◆ Task: Reproduce, without any change, the span of lines from the opening of the records below to the line containing "D1: LED blue", inclusive.

────

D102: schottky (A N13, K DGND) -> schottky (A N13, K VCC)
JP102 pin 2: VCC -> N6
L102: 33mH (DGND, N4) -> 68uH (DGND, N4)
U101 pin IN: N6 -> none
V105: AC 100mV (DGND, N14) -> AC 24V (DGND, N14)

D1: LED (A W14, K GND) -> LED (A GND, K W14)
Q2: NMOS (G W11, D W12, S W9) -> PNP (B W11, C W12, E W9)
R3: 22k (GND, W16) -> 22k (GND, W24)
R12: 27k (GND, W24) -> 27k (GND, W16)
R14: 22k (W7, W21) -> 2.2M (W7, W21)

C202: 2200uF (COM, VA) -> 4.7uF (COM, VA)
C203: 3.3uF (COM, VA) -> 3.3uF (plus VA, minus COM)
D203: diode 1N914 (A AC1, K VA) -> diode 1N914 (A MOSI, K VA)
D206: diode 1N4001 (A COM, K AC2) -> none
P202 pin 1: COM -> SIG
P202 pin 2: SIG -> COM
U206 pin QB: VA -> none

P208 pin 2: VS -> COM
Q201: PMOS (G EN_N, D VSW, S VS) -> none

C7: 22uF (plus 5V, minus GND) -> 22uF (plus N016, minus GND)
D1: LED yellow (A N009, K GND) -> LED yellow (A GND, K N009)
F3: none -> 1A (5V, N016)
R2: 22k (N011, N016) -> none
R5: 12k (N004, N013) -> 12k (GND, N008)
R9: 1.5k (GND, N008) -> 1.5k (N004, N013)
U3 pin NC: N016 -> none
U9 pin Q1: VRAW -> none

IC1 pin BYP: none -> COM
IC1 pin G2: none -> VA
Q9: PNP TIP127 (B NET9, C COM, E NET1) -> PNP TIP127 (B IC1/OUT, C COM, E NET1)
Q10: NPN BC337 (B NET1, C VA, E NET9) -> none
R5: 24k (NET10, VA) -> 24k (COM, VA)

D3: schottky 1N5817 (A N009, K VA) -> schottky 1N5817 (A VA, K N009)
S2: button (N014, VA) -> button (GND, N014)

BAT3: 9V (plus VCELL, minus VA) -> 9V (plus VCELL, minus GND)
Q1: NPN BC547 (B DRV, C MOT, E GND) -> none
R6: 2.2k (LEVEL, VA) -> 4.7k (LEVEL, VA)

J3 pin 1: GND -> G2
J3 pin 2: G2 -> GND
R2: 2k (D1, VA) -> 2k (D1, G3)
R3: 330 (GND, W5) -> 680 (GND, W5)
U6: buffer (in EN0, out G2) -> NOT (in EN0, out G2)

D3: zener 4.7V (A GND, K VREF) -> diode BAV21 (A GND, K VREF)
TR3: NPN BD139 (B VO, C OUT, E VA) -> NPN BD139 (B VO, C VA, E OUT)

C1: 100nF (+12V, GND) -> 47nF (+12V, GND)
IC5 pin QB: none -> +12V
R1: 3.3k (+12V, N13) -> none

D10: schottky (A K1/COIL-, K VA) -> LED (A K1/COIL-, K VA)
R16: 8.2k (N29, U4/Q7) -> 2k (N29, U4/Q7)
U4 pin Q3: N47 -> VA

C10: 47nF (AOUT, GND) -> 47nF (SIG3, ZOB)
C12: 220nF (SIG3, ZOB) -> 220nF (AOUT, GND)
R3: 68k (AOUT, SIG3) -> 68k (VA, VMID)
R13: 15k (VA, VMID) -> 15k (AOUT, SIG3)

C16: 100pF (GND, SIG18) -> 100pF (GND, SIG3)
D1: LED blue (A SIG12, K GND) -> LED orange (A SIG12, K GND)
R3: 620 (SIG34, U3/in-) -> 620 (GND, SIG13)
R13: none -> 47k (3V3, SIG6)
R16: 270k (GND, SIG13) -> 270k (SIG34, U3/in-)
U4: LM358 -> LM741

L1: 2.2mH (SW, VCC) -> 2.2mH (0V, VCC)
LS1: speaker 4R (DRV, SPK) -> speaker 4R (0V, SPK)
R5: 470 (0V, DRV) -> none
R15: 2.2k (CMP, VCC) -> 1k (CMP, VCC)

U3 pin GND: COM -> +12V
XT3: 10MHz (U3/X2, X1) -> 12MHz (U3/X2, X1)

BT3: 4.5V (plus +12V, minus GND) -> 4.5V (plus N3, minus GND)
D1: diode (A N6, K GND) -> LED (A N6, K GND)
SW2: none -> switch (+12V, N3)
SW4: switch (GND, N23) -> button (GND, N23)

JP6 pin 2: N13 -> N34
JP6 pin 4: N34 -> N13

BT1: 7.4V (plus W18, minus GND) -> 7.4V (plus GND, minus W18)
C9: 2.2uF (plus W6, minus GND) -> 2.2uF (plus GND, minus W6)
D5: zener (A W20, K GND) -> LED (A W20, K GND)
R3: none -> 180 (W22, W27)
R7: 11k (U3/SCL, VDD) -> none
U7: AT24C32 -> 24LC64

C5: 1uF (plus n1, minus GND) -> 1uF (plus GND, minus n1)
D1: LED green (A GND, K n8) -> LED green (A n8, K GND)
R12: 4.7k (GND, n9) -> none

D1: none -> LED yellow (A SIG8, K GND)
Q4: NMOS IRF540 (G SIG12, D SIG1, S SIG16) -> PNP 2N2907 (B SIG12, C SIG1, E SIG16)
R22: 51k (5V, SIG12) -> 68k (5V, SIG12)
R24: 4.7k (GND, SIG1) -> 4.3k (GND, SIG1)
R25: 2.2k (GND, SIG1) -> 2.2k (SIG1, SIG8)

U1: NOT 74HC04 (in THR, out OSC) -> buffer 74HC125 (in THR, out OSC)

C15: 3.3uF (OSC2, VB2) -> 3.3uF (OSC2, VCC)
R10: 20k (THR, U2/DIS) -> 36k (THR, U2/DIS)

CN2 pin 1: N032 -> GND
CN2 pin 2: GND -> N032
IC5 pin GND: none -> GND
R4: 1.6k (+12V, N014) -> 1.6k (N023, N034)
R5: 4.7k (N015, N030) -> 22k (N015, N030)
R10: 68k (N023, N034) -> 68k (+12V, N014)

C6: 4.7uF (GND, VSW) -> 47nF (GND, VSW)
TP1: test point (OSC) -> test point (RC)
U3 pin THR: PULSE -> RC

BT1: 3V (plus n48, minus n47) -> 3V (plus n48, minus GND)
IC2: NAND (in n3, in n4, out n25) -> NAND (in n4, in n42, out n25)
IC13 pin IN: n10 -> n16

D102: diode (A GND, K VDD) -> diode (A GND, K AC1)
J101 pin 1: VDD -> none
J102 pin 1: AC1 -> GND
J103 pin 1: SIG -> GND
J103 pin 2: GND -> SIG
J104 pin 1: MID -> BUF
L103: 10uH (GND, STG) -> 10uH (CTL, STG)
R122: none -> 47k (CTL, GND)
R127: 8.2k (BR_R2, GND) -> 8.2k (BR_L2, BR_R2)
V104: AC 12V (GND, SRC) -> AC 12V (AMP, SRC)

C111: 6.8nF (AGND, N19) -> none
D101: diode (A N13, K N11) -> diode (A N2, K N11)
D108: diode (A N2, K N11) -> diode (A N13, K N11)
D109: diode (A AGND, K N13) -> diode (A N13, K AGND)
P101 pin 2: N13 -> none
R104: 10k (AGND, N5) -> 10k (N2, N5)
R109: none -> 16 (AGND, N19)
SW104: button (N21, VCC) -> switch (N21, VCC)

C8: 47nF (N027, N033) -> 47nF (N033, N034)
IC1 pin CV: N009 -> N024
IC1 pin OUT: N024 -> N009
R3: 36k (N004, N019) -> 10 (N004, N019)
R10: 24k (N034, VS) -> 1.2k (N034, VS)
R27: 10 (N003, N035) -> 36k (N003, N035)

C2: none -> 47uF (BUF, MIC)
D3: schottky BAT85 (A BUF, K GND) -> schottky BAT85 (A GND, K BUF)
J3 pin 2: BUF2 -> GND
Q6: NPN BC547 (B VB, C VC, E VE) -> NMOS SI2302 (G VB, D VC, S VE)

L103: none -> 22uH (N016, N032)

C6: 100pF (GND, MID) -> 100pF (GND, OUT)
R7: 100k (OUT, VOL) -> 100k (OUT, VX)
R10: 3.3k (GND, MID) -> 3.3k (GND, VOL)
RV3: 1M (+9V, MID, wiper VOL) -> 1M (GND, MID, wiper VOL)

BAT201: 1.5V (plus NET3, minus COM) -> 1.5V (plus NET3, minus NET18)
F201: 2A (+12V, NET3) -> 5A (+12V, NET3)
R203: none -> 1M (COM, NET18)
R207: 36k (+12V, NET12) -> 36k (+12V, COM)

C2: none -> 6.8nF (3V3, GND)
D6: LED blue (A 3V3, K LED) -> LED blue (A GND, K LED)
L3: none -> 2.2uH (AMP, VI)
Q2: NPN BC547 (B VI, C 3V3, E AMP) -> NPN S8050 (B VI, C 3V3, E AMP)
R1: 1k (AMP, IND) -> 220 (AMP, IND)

────

◆ Result:
D102: schottky (A N13, K DGND) -> schottky (A N13, K VCC)
JP102 pin 2: VCC -> N6
L102: 33mH (DGND, N4) -> 68uH (DGND, N4)
U101 pin IN: N6 -> none
V105: AC 100mV (DGND, N14) -> AC 24V (DGND, N14)

D1: LED (A W14, K GND) -> LED (A GND, K W14)
Q2: NMOS (G W11, D W12, S W9) -> PNP (B W11, C W12, E W9)
R3: 22k (GND, W16) -> 22k (GND, W24)
R12: 27k (GND, W24) -> 27k (GND, W16)
R14: 22k (W7, W21) -> 2.2M (W7, W21)

C202: 2200uF (COM, VA) -> 4.7uF (COM, VA)
C203: 3.3uF (COM, VA) -> 3.3uF (plus VA, minus COM)
D203: diode 1N914 (A AC1, K VA) -> diode 1N914 (A MOSI, K VA)
D206: diode 1N4001 (A COM, K AC2) -> none
P202 pin 1: COM -> SIG
P202 pin 2: SIG -> COM
U206 pin QB: VA -> none

P208 pin 2: VS -> COM
Q201: PMOS (G EN_N, D VSW, S VS) -> none

C7: 22uF (plus 5V, minus GND) -> 22uF (plus N016, minus GND)
D1: LED yellow (A N009, K GND) -> LED yellow (A GND, K N009)
F3: none -> 1A (5V, N016)
R2: 22k (N011, N016) -> none
R5: 12k (N004, N013) -> 12k (GND, N008)
R9: 1.5k (GND, N008) -> 1.5k (N004, N013)
U3 pin NC: N016 -> none
U9 pin Q1: VRAW -> none

IC1 pin BYP: none -> COM
IC1 pin G2: none -> VA
Q9: PNP TIP127 (B NET9, C COM, E NET1) -> PNP TIP127 (B IC1/OUT, C COM, E NET1)
Q10: NPN BC337 (B NET1, C VA, E NET9) -> none
R5: 24k (NET10, VA) -> 24k (COM, VA)

D3: schottky 1N5817 (A N009, K VA) -> schottky 1N5817 (A VA, K N009)
S2: button (N014, VA) -> button (GND, N014)

BAT3: 9V (plus VCELL, minus VA) -> 9V (plus VCELL, minus GND)
Q1: NPN BC547 (B DRV, C MOT, E GND) -> none
R6: 2.2k (LEVEL, VA) -> 4.7k (LEVEL, VA)

J3 pin 1: GND -> G2
J3 pin 2: G2 -> GND
R2: 2k (D1, VA) -> 2k (D1, G3)
R3: 330 (GND, W5) -> 680 (GND, W5)
U6: buffer (in EN0, out G2) -> NOT (in EN0, out G2)

D3: zener 4.7V (A GND, K VREF) -> diode BAV21 (A GND, K VREF)
TR3: NPN BD139 (B VO, C OUT, E VA) -> NPN BD139 (B VO, C VA, E OUT)

C1: 100nF (+12V, GND) -> 47nF (+12V, GND)
IC5 pin QB: none -> +12V
R1: 3.3k (+12V, N13) -> none

D10: schottky (A K1/COIL-, K VA) -> LED (A K1/COIL-, K VA)
R16: 8.2k (N29, U4/Q7) -> 2k (N29, U4/Q7)
U4 pin Q3: N47 -> VA

C10: 47nF (AOUT, GND) -> 47nF (SIG3, ZOB)
C12: 220nF (SIG3, ZOB) -> 220nF (AOUT, GND)
R3: 68k (AOUT, SIG3) -> 68k (VA, VMID)
R13: 15k (VA, VMID) -> 15k (AOUT, SIG3)

C16: 100pF (GND, SIG18) -> 100pF (GND, SIG3)
D1: LED blue (A SIG12, K GND) -> LED orange (A SIG12, K GND)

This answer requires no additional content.